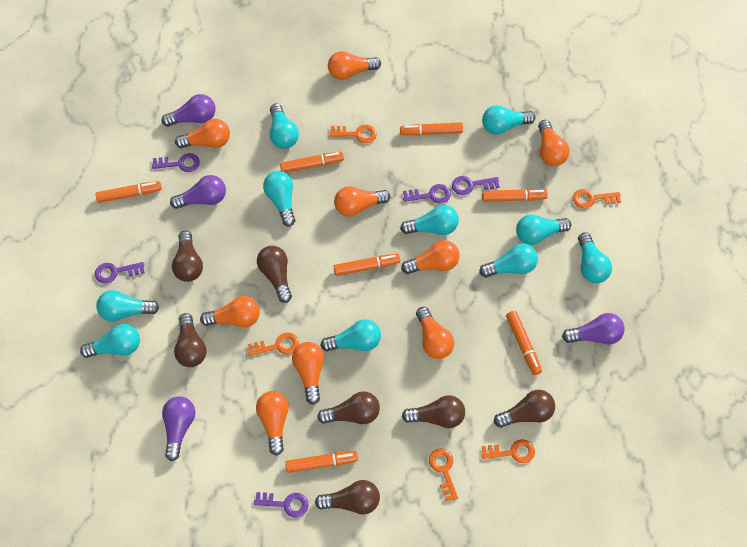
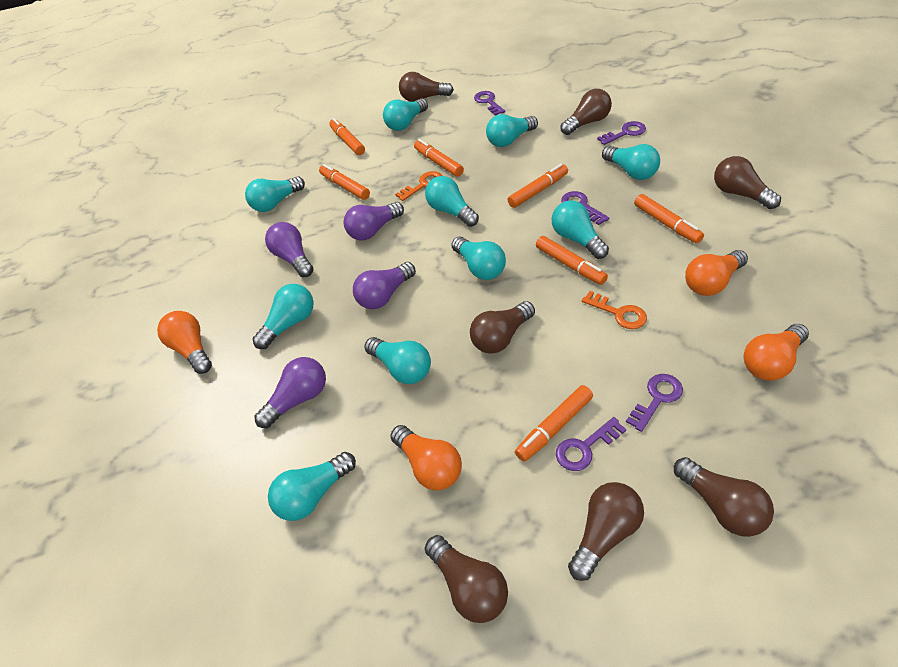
orange key: 5 -> 2
orange light bulb: 9 -> 4

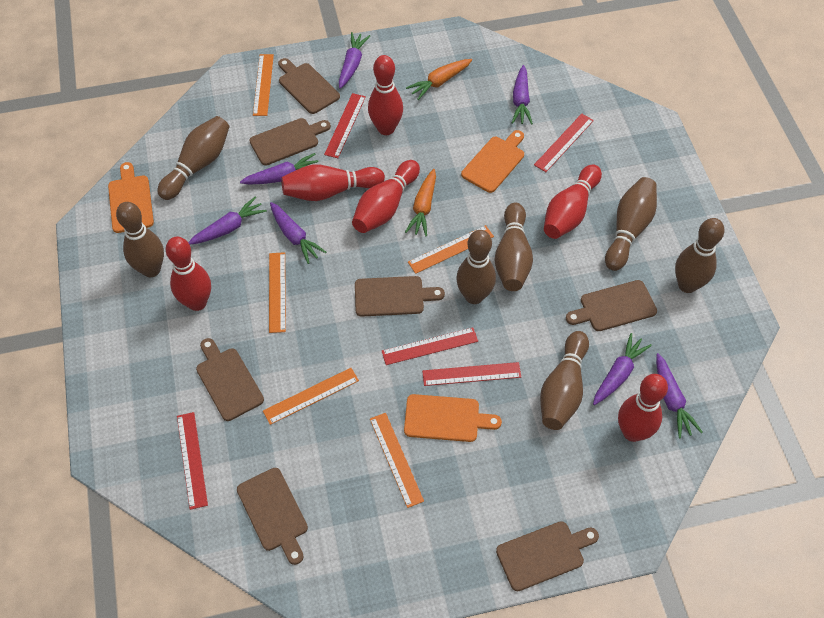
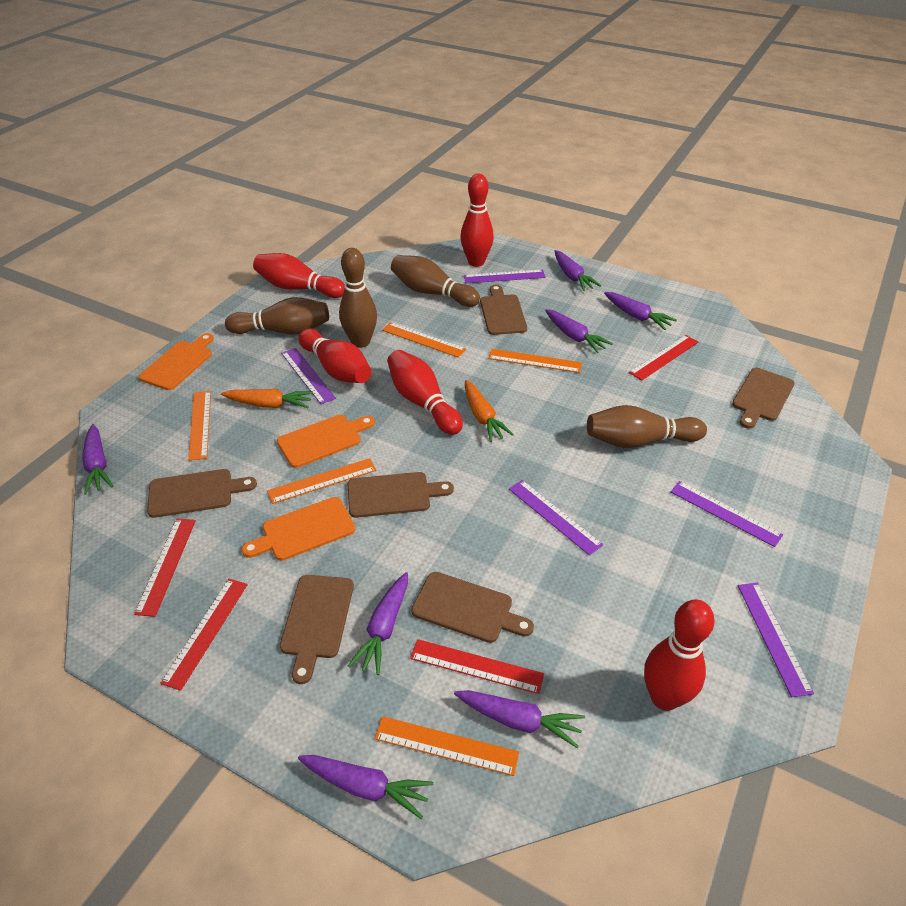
brown bowling pin: 7 -> 4
brown cutting board: 7 -> 6
purple ruler: 0 -> 5
red bowling pin: 6 -> 5
red ruler: 5 -> 4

▸ **EXERCISE INSTRUCTIONS**
Each line, starting with the one containing "brown cutting board: 7 -> 6" and ending with the last line of the records above, should be reproduced exactly.

▸ **EXERCISE SOLUTION**
brown cutting board: 7 -> 6
purple ruler: 0 -> 5
red bowling pin: 6 -> 5
red ruler: 5 -> 4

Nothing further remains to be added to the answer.